BRIEF:
A complete, exact copy of the data is the required answer.

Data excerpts
**********
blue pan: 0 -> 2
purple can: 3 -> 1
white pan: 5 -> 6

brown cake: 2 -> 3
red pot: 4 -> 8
**********
FINISHED EXERCISE:
blue pan: 0 -> 2
purple can: 3 -> 1
white pan: 5 -> 6

brown cake: 2 -> 3
red pot: 4 -> 8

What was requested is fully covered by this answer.